-- Data supplied follows --

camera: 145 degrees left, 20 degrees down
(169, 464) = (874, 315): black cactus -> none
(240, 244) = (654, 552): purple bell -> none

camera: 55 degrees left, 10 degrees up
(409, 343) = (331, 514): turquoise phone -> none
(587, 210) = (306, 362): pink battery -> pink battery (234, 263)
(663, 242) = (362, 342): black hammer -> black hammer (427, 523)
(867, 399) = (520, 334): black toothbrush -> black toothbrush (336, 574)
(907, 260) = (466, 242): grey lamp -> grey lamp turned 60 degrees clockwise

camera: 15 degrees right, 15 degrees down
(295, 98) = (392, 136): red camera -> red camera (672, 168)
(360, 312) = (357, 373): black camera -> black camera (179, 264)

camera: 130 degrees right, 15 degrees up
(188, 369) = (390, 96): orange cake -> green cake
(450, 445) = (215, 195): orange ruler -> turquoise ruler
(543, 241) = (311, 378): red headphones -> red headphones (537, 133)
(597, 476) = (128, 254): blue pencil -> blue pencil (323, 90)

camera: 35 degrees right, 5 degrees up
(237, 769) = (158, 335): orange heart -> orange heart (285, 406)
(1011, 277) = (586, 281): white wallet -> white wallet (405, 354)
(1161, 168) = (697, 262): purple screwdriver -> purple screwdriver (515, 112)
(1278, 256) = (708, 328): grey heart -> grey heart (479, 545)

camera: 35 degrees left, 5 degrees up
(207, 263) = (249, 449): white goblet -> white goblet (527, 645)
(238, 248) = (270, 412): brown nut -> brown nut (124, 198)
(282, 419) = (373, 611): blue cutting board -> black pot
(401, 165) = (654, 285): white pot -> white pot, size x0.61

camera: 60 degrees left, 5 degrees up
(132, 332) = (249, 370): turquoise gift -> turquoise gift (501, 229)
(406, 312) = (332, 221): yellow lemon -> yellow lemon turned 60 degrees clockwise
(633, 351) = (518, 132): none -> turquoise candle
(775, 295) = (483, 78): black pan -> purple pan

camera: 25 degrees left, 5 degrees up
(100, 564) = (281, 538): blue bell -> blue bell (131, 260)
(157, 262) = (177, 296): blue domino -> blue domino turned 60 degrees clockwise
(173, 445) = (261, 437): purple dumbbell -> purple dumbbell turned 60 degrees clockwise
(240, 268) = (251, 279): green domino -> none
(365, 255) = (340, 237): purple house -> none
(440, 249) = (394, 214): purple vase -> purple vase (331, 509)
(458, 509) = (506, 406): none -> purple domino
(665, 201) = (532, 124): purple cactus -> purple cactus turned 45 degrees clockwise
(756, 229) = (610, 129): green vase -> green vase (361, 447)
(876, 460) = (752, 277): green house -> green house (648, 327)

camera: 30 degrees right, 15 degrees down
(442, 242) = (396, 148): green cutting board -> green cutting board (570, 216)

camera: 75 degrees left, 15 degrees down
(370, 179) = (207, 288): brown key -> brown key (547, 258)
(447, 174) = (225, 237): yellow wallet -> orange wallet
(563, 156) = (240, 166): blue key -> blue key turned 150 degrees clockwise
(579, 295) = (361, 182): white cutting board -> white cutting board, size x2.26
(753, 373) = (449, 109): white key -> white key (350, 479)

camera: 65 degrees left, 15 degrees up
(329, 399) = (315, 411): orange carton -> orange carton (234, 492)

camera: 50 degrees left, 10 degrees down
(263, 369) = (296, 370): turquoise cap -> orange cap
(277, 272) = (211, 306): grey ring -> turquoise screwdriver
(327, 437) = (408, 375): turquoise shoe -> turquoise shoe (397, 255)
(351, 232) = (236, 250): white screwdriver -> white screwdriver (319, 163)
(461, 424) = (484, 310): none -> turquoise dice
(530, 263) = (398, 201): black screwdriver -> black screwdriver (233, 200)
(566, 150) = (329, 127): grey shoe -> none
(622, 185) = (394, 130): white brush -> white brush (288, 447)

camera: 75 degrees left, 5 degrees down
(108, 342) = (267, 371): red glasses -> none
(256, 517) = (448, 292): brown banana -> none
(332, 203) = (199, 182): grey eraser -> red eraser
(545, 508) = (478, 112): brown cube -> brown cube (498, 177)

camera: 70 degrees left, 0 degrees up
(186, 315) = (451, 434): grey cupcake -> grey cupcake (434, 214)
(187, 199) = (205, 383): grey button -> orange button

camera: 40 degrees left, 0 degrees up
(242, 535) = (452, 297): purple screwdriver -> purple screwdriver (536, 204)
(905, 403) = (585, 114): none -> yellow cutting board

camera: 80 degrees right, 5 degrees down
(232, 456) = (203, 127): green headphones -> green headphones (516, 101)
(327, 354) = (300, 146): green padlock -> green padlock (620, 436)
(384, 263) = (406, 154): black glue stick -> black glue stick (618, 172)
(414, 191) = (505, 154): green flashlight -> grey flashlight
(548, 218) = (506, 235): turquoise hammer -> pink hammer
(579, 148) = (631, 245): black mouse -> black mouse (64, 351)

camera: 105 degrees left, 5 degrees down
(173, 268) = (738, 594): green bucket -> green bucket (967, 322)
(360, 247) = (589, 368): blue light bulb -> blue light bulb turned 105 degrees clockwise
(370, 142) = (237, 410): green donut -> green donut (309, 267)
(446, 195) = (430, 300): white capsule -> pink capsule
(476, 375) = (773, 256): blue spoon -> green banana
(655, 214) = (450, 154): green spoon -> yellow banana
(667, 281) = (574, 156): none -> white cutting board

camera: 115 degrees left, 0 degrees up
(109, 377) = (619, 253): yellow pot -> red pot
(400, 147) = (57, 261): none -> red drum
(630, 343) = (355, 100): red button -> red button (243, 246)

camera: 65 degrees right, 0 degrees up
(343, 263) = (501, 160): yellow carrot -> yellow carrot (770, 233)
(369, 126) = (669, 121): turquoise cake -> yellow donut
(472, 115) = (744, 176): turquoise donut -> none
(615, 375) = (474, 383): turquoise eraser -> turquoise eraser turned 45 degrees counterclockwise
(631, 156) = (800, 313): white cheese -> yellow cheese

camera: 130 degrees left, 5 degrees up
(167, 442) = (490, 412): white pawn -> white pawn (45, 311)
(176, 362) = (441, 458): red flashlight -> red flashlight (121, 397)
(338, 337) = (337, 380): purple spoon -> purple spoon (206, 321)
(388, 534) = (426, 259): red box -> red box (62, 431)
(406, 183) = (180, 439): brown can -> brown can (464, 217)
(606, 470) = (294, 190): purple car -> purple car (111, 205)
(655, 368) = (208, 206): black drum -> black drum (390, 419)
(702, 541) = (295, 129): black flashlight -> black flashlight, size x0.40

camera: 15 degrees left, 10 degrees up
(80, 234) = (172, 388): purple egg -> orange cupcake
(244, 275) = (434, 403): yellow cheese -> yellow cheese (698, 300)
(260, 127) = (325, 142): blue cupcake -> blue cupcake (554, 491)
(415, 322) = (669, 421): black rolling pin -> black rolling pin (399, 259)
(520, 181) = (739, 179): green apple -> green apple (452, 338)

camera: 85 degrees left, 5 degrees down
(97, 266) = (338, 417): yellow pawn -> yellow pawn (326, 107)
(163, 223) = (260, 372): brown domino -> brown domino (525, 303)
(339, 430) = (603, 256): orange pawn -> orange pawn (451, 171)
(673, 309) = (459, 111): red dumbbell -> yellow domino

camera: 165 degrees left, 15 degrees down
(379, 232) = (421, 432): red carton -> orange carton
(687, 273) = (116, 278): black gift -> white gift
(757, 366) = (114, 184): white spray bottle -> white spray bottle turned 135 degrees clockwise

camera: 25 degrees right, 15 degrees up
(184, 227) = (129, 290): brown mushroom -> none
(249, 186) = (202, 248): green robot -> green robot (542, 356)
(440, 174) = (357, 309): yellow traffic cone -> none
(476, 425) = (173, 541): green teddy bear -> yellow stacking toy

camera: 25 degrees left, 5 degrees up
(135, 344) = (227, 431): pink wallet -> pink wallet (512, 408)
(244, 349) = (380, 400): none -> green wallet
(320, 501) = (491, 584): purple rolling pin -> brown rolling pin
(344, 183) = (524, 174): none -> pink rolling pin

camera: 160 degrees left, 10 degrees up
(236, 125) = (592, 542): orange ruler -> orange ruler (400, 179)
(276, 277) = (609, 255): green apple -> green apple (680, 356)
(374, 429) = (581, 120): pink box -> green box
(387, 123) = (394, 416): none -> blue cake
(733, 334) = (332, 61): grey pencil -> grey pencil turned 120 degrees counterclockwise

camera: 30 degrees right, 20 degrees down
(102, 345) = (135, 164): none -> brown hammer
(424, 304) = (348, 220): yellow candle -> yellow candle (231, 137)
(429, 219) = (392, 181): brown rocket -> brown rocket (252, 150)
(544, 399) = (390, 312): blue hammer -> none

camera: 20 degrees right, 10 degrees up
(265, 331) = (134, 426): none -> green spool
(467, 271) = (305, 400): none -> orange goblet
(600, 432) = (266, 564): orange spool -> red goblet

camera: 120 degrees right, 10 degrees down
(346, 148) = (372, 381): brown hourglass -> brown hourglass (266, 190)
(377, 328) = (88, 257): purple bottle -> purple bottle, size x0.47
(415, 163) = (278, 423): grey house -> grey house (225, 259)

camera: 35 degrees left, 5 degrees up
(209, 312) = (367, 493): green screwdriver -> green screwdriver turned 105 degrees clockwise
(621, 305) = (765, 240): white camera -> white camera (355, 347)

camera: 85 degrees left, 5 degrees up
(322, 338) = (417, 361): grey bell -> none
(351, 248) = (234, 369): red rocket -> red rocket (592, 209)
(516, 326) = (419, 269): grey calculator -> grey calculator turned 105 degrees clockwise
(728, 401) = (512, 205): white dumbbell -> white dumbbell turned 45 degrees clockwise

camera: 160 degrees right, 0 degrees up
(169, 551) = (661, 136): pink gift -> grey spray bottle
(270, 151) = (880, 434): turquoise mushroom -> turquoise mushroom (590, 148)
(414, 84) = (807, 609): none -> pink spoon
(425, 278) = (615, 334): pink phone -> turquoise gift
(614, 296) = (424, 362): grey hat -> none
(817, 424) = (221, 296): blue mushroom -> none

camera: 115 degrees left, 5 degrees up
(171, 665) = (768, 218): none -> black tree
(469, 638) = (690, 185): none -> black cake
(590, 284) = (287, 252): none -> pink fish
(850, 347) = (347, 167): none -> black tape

-- Data supplied concluded --

> **Task objective**
Locate the word "banana" in the data above. Copy every line carrying it.

> **Reply to the exercise**
(256, 517) = (448, 292): brown banana -> none
(476, 375) = (773, 256): blue spoon -> green banana
(655, 214) = (450, 154): green spoon -> yellow banana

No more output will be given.